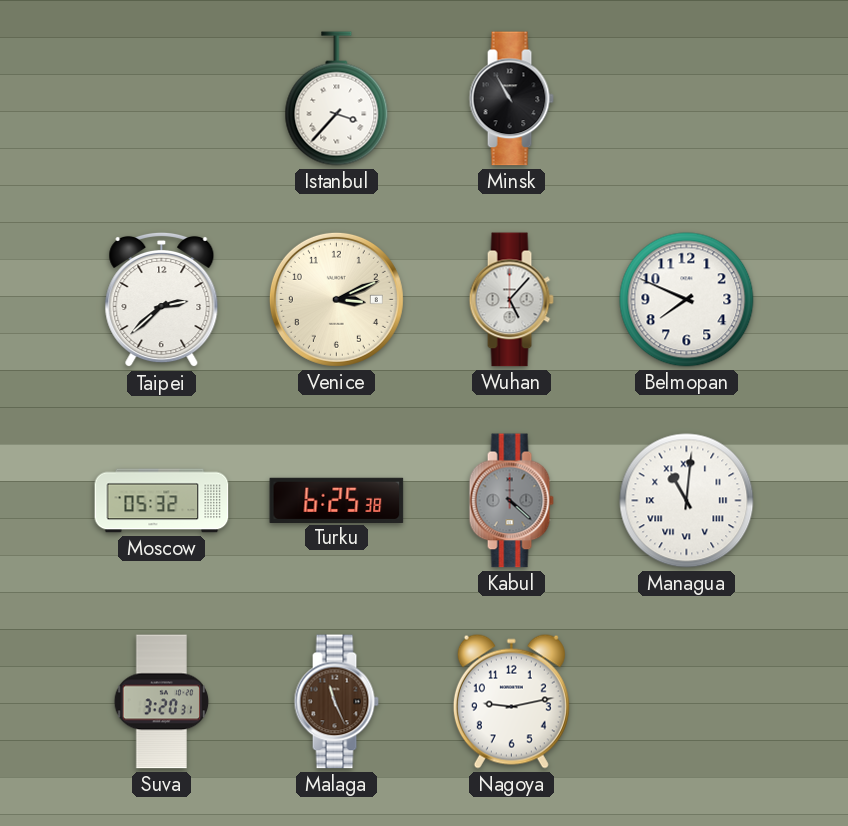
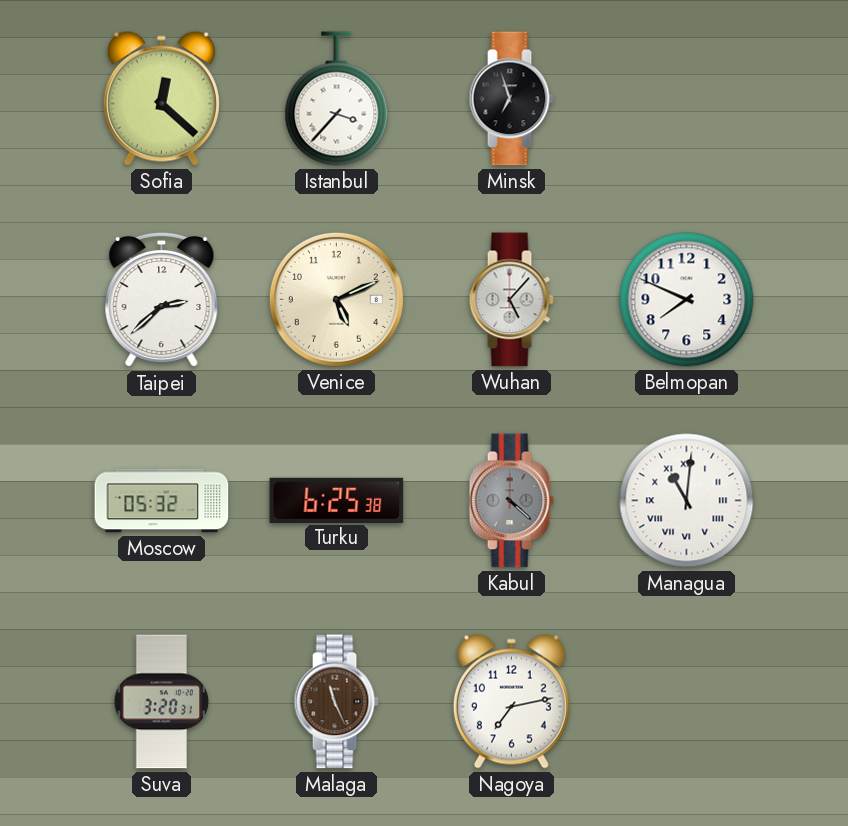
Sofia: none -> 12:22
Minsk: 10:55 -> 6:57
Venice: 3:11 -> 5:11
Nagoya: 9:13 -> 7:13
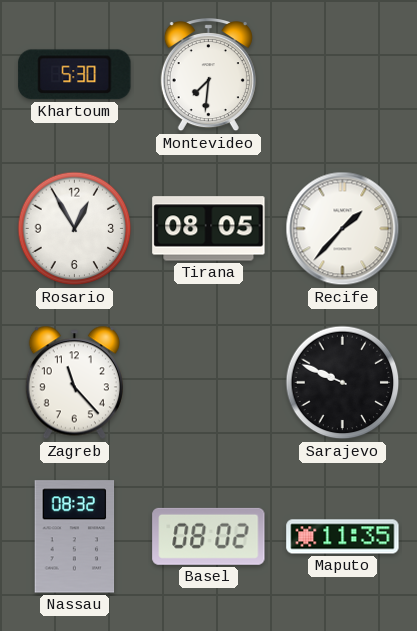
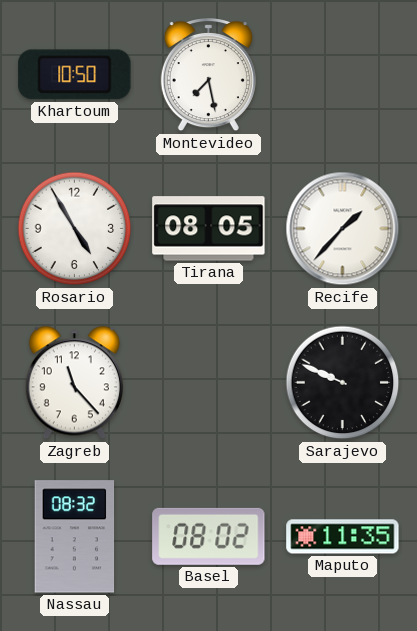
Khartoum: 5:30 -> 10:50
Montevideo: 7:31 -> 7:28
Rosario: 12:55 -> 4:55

--

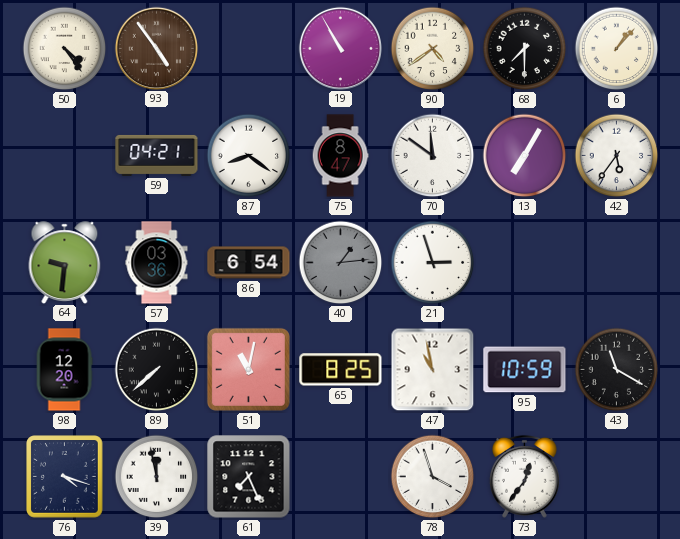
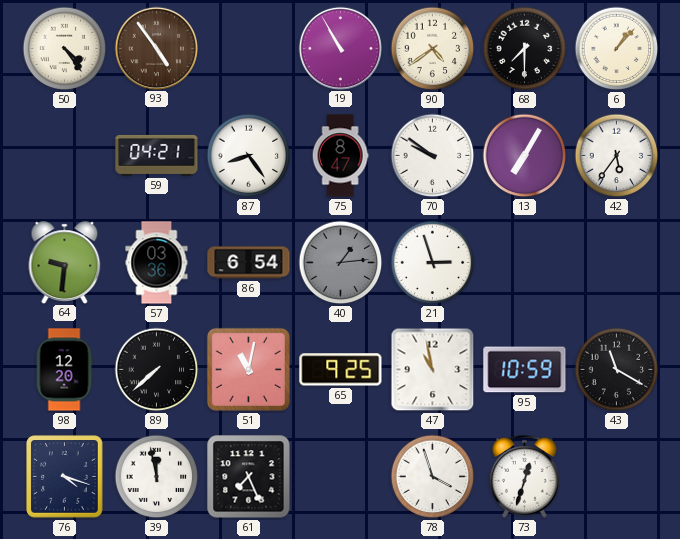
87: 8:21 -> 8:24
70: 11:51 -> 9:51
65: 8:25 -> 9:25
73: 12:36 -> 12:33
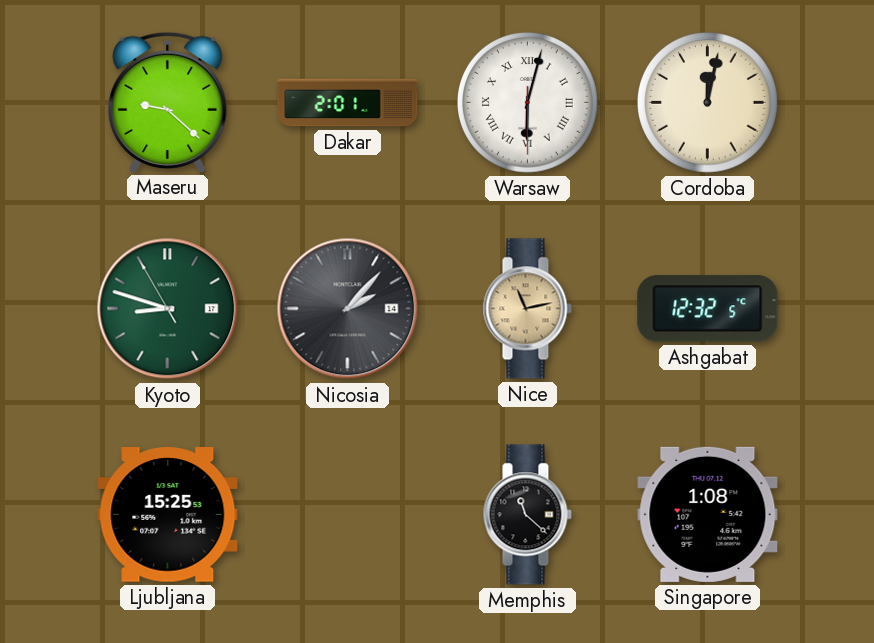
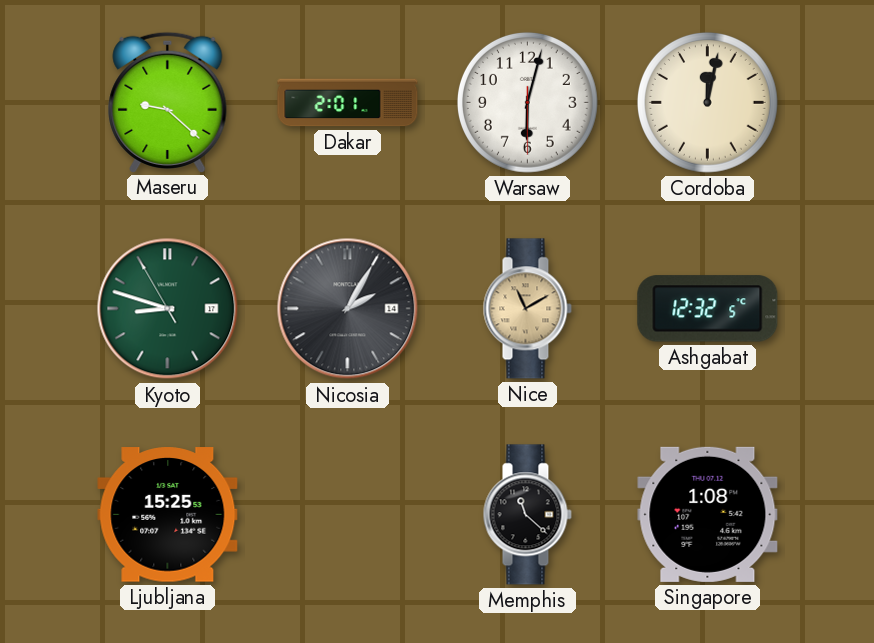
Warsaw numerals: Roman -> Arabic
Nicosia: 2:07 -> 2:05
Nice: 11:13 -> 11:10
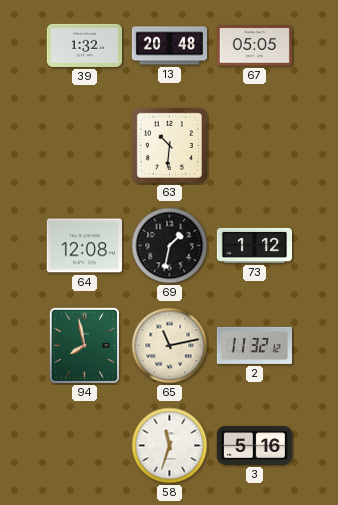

---

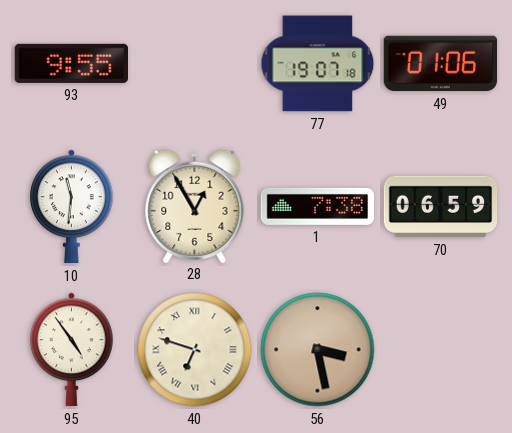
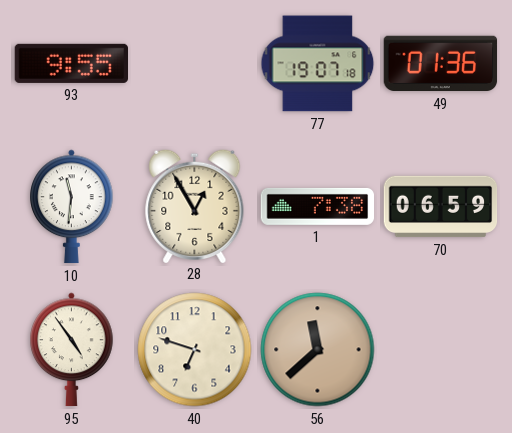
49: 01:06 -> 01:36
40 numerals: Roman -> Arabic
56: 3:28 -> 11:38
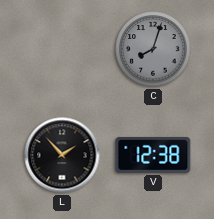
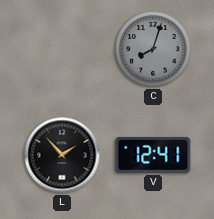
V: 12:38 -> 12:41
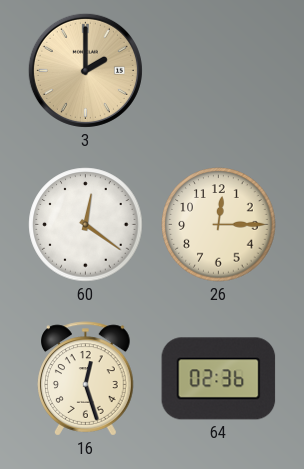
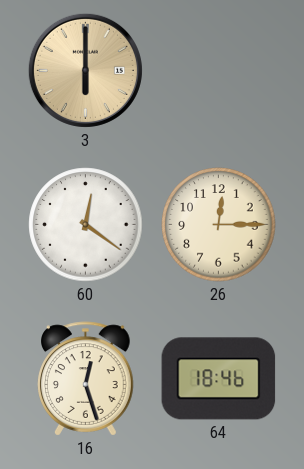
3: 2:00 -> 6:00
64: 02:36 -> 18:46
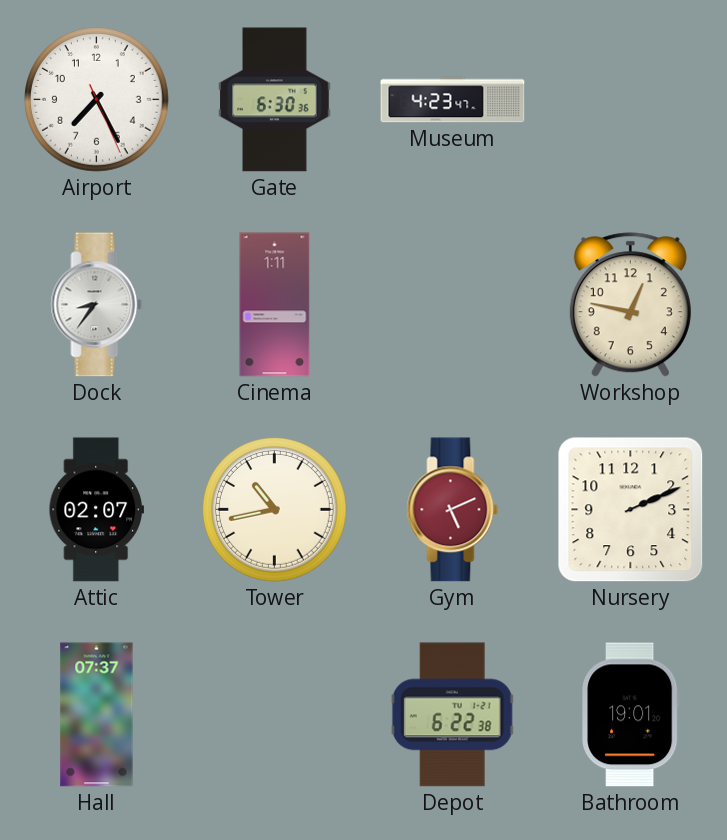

▶ What is being asked: Repeat the items word for word, beginning at the line that contains "Sofia: none -> 12:22" and stopping after the line that contains "Nagoya: 9:13 -> 7:13".

▶ The response:
Sofia: none -> 12:22
Minsk: 10:55 -> 6:57
Venice: 3:11 -> 5:11
Nagoya: 9:13 -> 7:13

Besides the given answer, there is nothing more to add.